# Records for the task:
______

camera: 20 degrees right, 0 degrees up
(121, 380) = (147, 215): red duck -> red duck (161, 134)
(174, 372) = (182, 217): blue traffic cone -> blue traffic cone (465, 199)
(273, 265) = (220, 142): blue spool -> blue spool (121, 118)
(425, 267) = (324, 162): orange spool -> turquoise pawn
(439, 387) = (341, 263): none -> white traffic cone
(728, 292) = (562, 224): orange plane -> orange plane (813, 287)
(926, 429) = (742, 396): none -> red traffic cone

______

# What you need to do:
Nothing but a number should be given: the count of lines above that hold "spool".

# Response to the task:
2